Stored entries
-- Opening Marker --
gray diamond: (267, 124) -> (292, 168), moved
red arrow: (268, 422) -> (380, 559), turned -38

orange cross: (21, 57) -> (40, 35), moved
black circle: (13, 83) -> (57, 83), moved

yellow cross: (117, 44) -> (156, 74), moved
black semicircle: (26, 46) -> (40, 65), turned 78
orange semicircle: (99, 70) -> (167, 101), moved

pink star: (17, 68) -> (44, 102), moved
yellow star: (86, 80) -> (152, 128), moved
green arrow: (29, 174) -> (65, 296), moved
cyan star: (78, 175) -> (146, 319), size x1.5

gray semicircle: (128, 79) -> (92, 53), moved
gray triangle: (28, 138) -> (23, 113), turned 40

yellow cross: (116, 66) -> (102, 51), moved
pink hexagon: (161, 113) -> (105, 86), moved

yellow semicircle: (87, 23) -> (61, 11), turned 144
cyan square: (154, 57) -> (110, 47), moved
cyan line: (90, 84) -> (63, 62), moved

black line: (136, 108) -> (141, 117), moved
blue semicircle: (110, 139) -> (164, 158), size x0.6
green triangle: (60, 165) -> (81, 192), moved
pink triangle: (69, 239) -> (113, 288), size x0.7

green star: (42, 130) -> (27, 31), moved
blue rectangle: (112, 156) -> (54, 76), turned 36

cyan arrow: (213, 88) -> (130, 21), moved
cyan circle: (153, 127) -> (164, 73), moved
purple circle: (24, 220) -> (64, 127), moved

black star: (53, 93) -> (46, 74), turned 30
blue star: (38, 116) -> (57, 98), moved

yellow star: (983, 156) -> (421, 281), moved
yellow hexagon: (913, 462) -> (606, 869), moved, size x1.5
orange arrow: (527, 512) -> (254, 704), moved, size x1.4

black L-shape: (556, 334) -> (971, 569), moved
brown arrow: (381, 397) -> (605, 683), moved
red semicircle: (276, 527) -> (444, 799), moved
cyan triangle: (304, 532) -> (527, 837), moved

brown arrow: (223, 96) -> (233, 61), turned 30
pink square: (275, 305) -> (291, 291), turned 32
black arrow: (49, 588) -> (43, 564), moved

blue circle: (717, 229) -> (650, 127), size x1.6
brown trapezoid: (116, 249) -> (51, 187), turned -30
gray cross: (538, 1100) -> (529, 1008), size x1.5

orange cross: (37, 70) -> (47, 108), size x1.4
-- Closing Marker --
→ **TASK DESCRIPTION**
Which lines of the data above contain "semicircle"? Copy each one.

→ **ANSWER TO THE PROBLEM**
black semicircle: (26, 46) -> (40, 65), turned 78
orange semicircle: (99, 70) -> (167, 101), moved
gray semicircle: (128, 79) -> (92, 53), moved
yellow semicircle: (87, 23) -> (61, 11), turned 144
blue semicircle: (110, 139) -> (164, 158), size x0.6
red semicircle: (276, 527) -> (444, 799), moved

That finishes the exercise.